— START OF Given records —

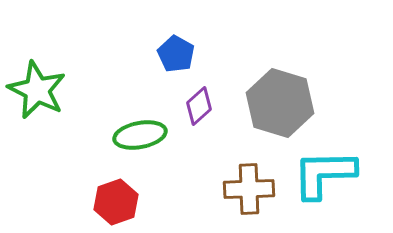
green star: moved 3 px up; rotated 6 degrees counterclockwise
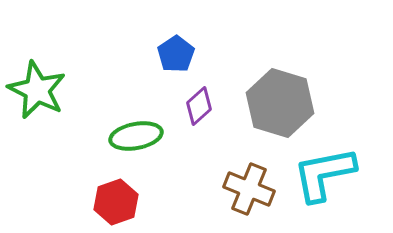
blue pentagon: rotated 9 degrees clockwise
green ellipse: moved 4 px left, 1 px down
cyan L-shape: rotated 10 degrees counterclockwise
brown cross: rotated 24 degrees clockwise
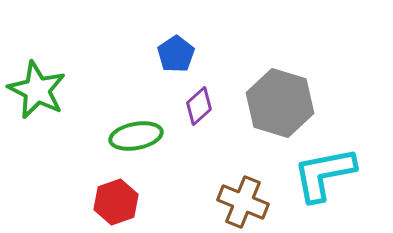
brown cross: moved 6 px left, 13 px down
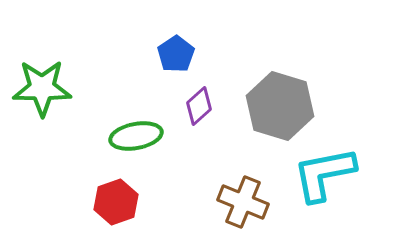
green star: moved 5 px right, 2 px up; rotated 26 degrees counterclockwise
gray hexagon: moved 3 px down
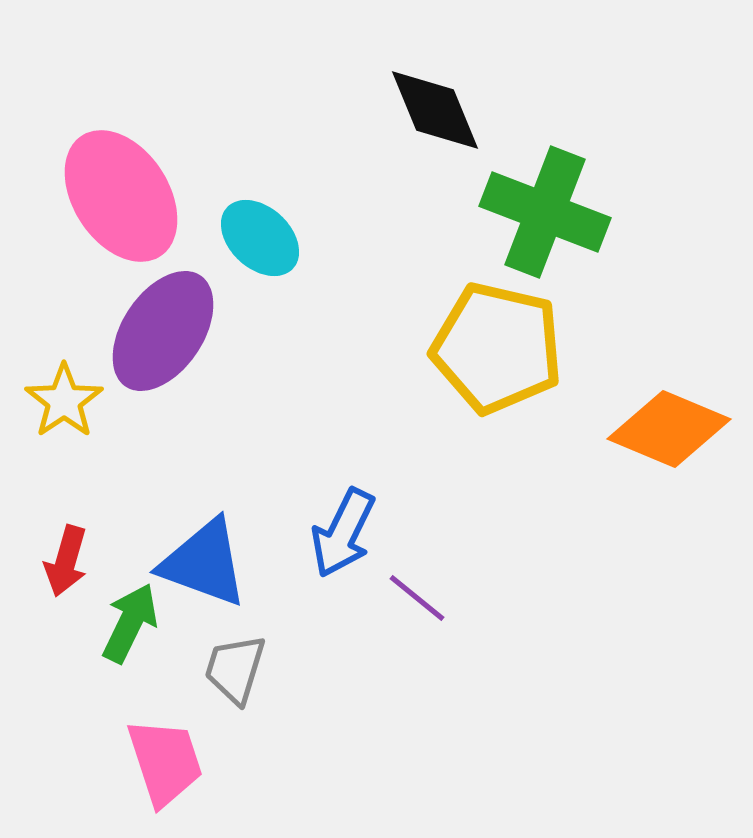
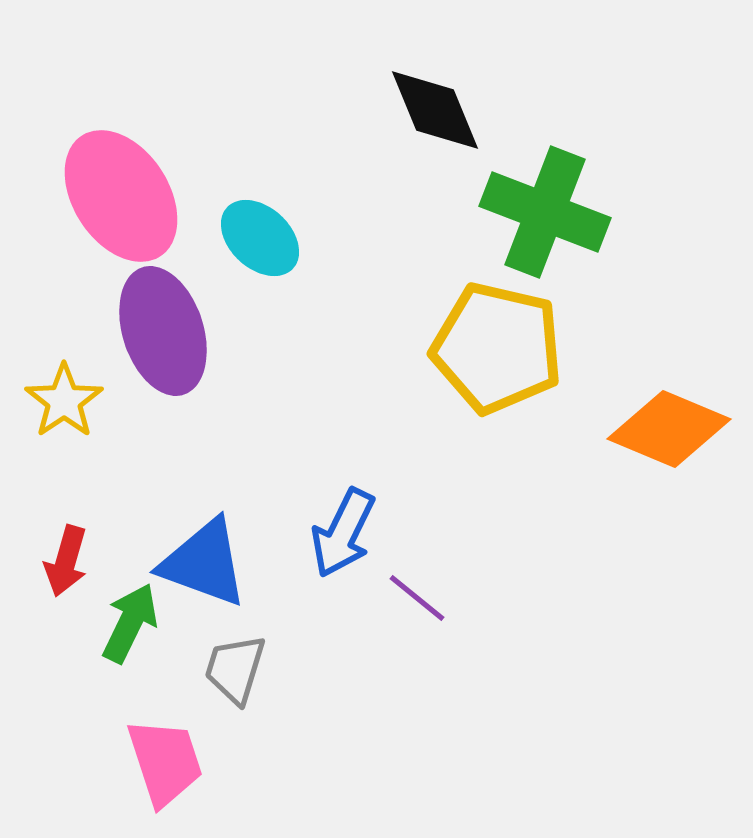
purple ellipse: rotated 52 degrees counterclockwise
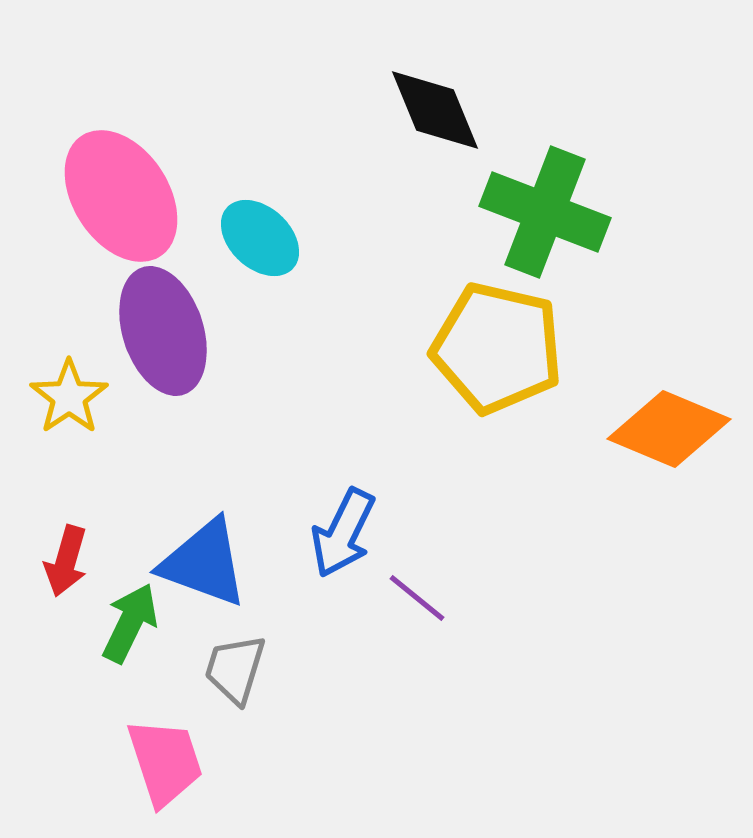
yellow star: moved 5 px right, 4 px up
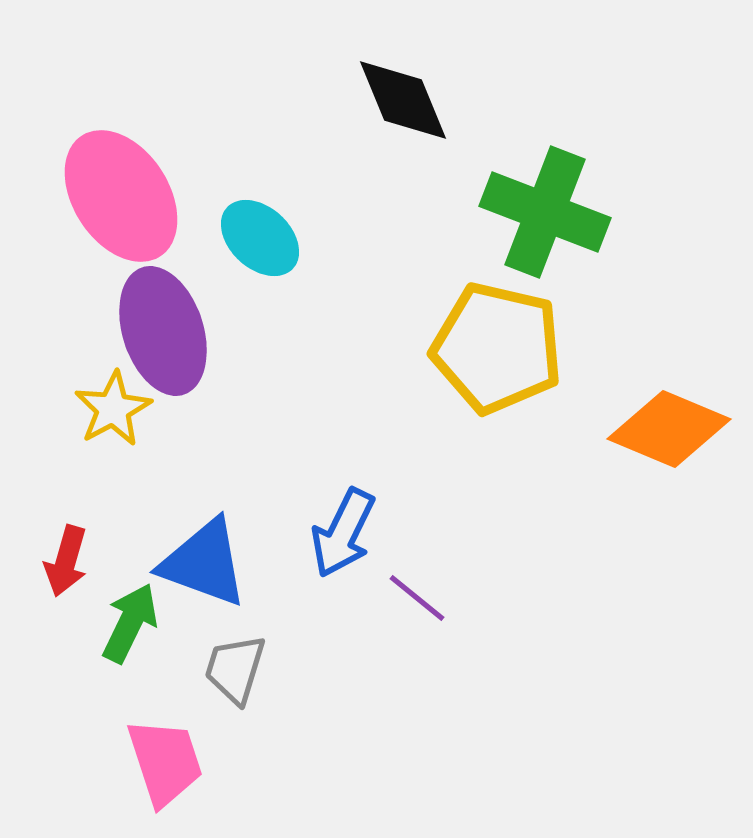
black diamond: moved 32 px left, 10 px up
yellow star: moved 44 px right, 12 px down; rotated 6 degrees clockwise
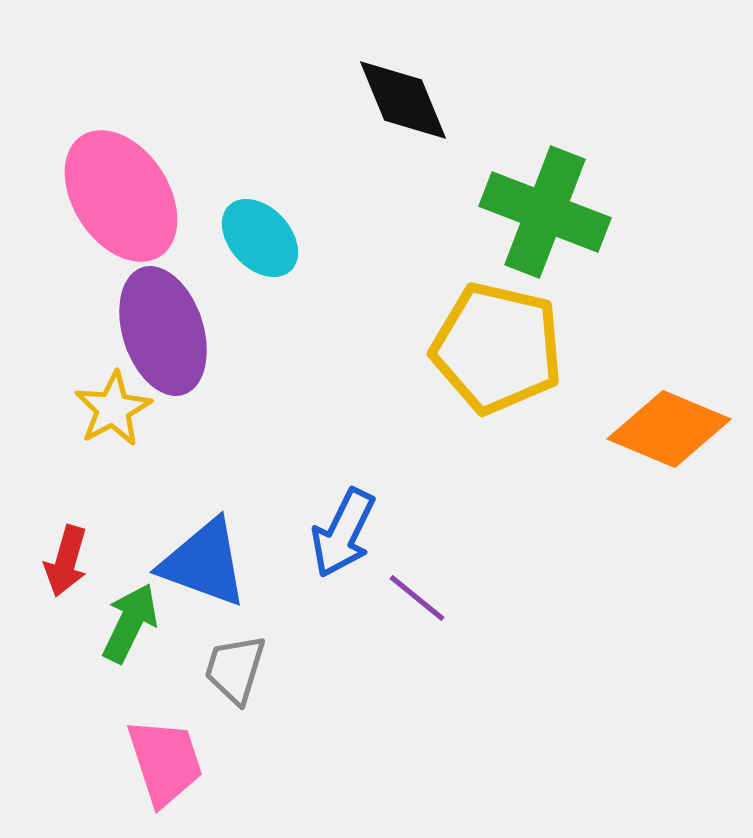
cyan ellipse: rotated 4 degrees clockwise
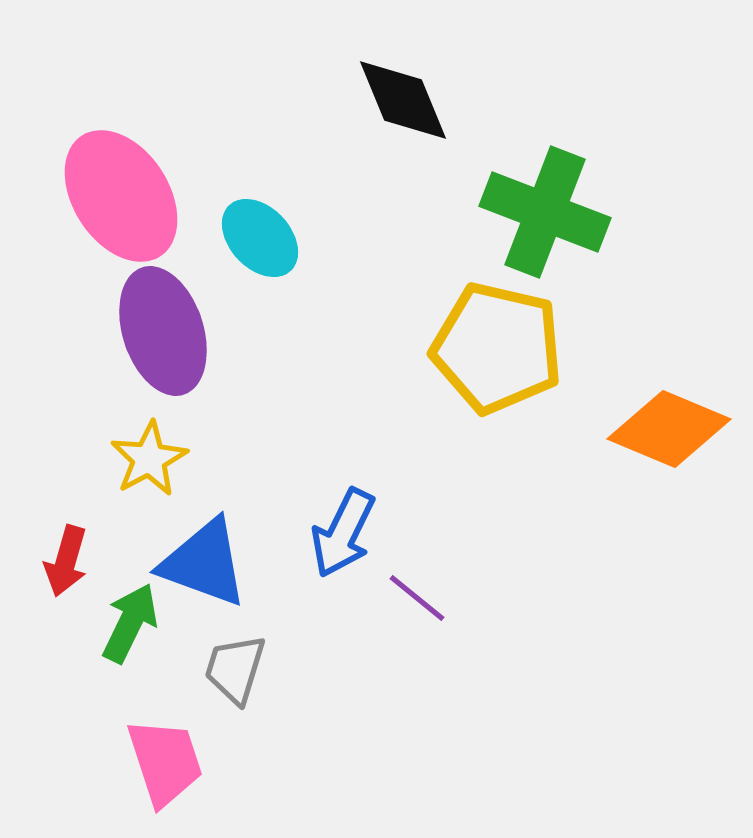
yellow star: moved 36 px right, 50 px down
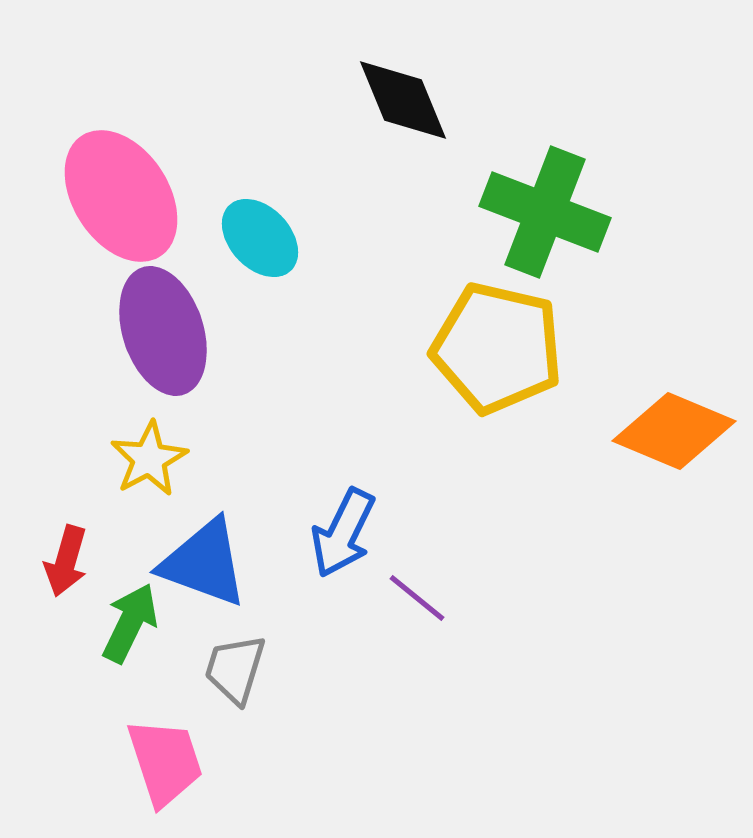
orange diamond: moved 5 px right, 2 px down
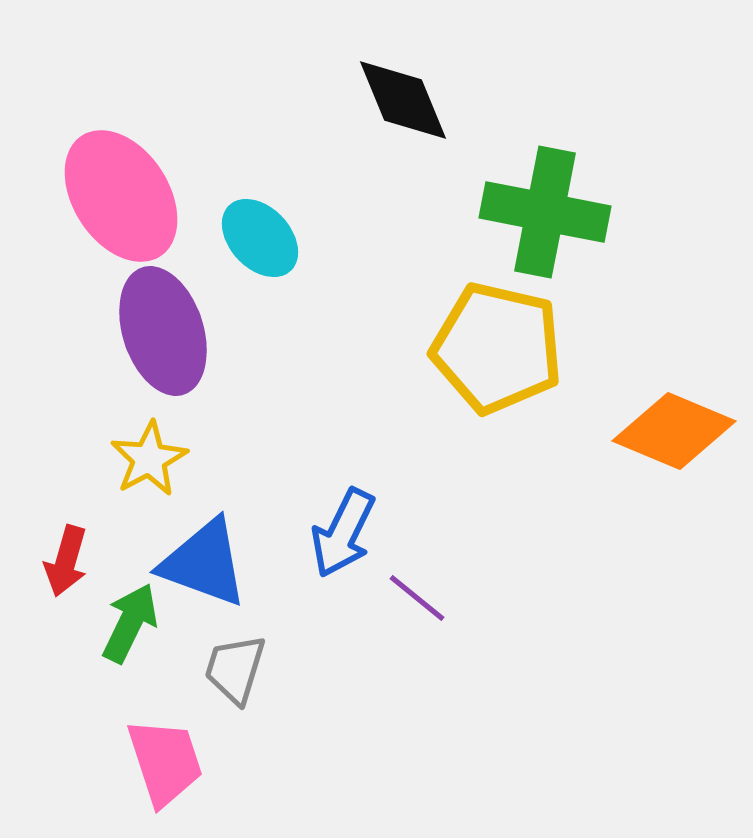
green cross: rotated 10 degrees counterclockwise
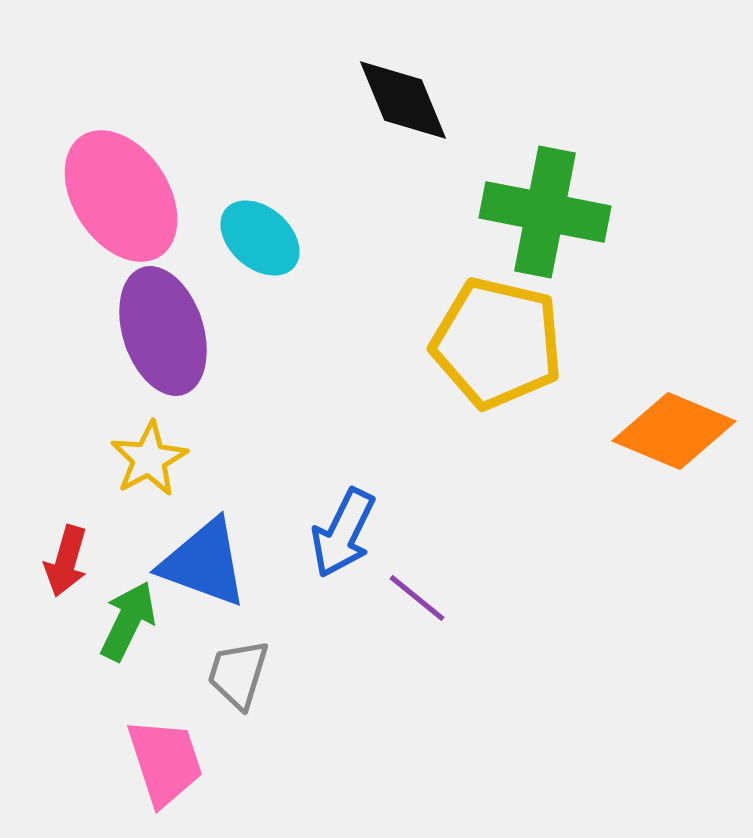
cyan ellipse: rotated 6 degrees counterclockwise
yellow pentagon: moved 5 px up
green arrow: moved 2 px left, 2 px up
gray trapezoid: moved 3 px right, 5 px down
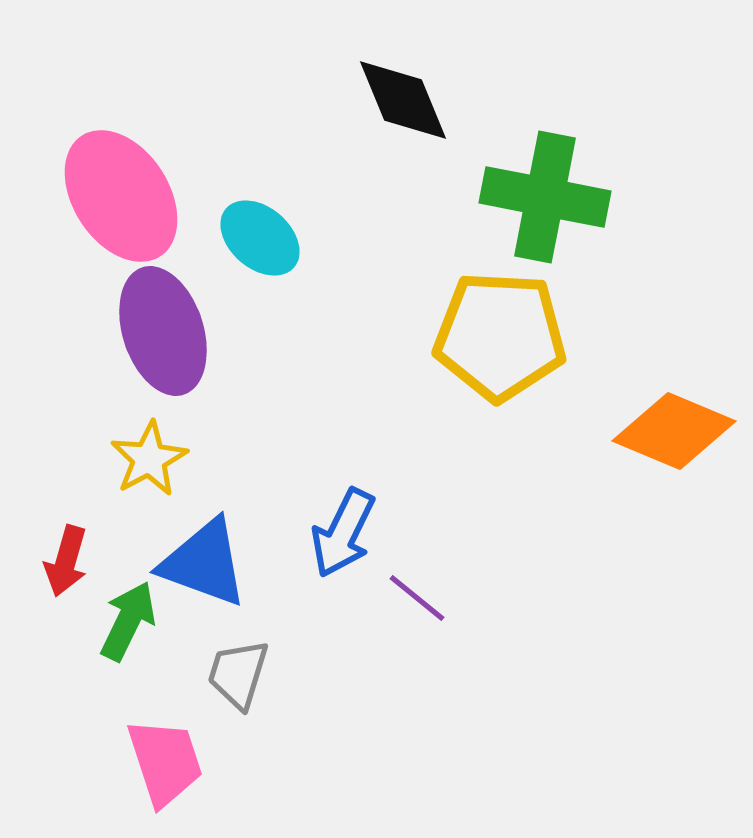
green cross: moved 15 px up
yellow pentagon: moved 3 px right, 7 px up; rotated 10 degrees counterclockwise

— END OF Given records —

> **Task instructions**: Please copy out the items from the line with "yellow star: moved 5 px right, 4 px up" to the line with "yellow star: moved 36 px right, 50 px down", both included, and omit the pictures from your answer.

> **Complete answer**:
yellow star: moved 5 px right, 4 px up
black diamond: moved 32 px left, 10 px up
yellow star: moved 44 px right, 12 px down; rotated 6 degrees clockwise
cyan ellipse: rotated 4 degrees clockwise
yellow star: moved 36 px right, 50 px down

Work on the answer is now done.